> **ASSIGNED TASK**
Reproduce the records below exactly, but only between the lines holding "black rolling pin: 5 -> 3" and "white heart: 2 -> 0", inclusive.

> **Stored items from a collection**
◇ ◇ ◇ ◇ ◇

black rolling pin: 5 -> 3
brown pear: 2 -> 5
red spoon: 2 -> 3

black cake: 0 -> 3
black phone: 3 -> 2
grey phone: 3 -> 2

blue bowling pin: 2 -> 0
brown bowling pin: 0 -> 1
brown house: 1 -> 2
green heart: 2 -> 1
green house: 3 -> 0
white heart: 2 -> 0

◇ ◇ ◇ ◇ ◇

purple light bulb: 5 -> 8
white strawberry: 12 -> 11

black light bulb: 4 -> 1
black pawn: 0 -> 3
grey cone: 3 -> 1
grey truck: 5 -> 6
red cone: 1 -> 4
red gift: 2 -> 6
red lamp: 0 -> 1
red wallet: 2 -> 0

◇ ◇ ◇ ◇ ◇

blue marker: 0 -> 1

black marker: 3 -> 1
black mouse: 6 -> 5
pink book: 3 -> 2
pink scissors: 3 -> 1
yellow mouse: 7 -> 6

◇ ◇ ◇ ◇ ◇

> **TASK OUTPUT**
black rolling pin: 5 -> 3
brown pear: 2 -> 5
red spoon: 2 -> 3

black cake: 0 -> 3
black phone: 3 -> 2
grey phone: 3 -> 2

blue bowling pin: 2 -> 0
brown bowling pin: 0 -> 1
brown house: 1 -> 2
green heart: 2 -> 1
green house: 3 -> 0
white heart: 2 -> 0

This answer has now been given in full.